**Your goal**
Would you reproduce the whole listing exactly, minus its images?

*** Opening Exercise data ***

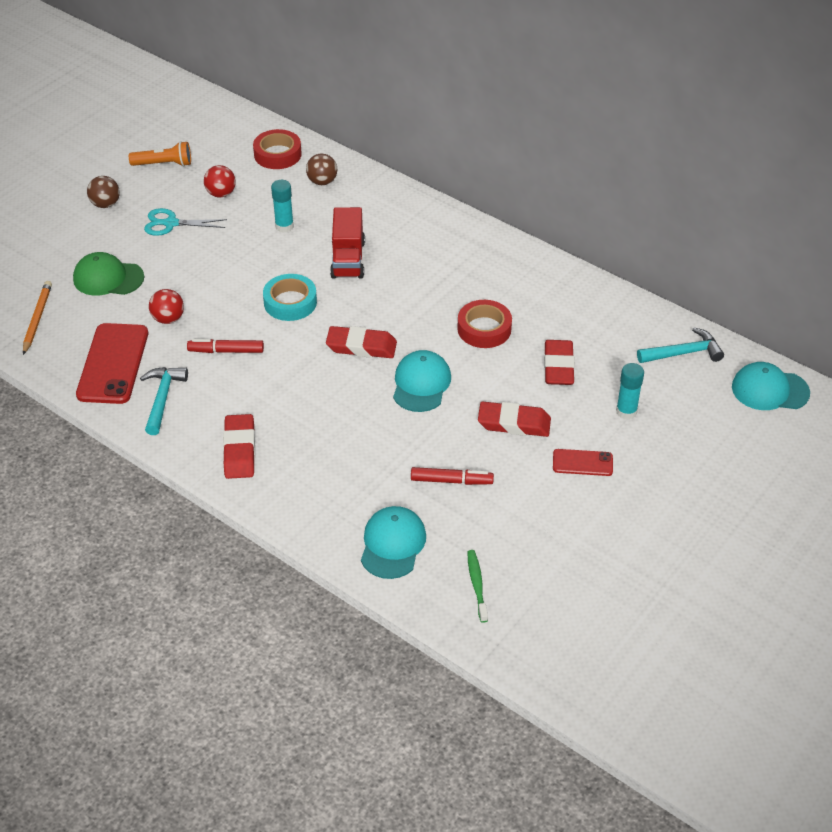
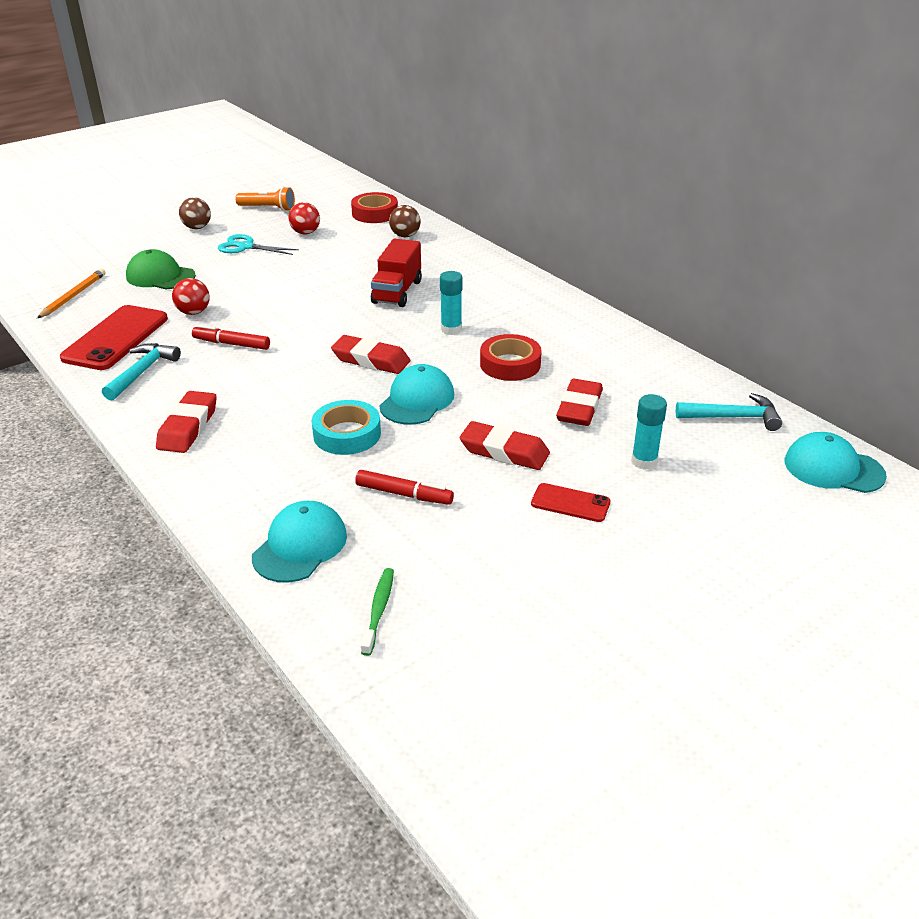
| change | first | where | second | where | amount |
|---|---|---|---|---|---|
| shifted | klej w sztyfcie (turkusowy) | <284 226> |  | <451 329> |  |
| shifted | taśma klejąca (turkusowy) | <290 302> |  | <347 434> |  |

*** Closing Exercise data ***

**Written answer**
| change | first | where | second | where | amount |
|---|---|---|---|---|---|
| shifted | klej w sztyfcie (turkusowy) | <284 226> |  | <451 329> |  |
| shifted | taśma klejąca (turkusowy) | <290 302> |  | <347 434> |  |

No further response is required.